▸ **Your objective**
Lines that include the string "before" are the ones to copy from the entries below.

(Stored records)
========================
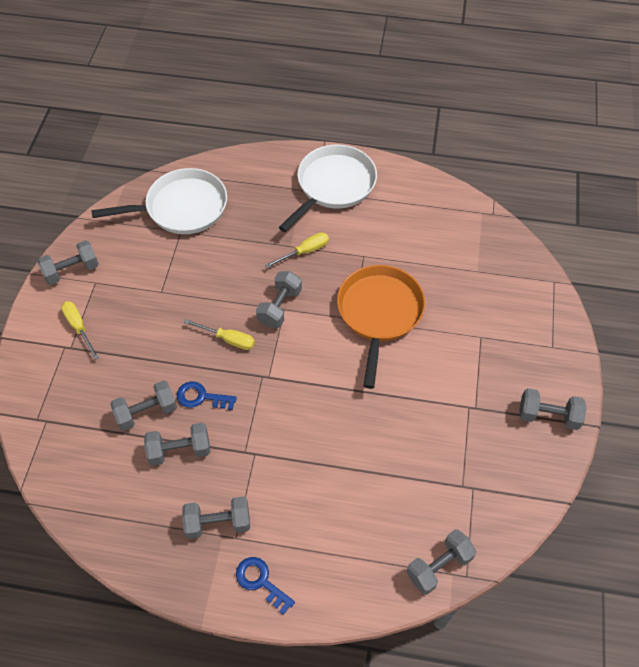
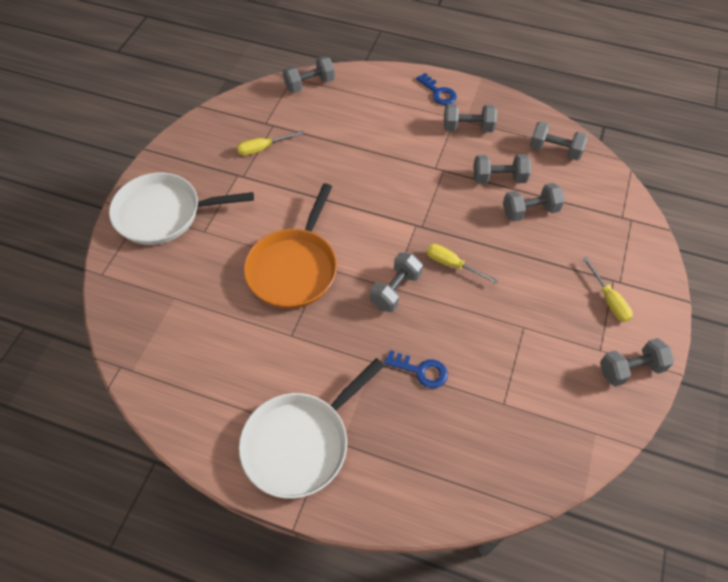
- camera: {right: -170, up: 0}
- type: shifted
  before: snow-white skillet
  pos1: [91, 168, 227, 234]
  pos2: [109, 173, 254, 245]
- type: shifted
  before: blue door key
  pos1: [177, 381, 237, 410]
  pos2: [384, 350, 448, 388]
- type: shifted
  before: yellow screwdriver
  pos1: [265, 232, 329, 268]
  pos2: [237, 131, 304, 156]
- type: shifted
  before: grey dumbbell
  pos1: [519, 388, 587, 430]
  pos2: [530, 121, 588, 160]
========================
▸ **Solution to this task**
  before: snow-white skillet
  before: blue door key
  before: yellow screwdriver
  before: grey dumbbell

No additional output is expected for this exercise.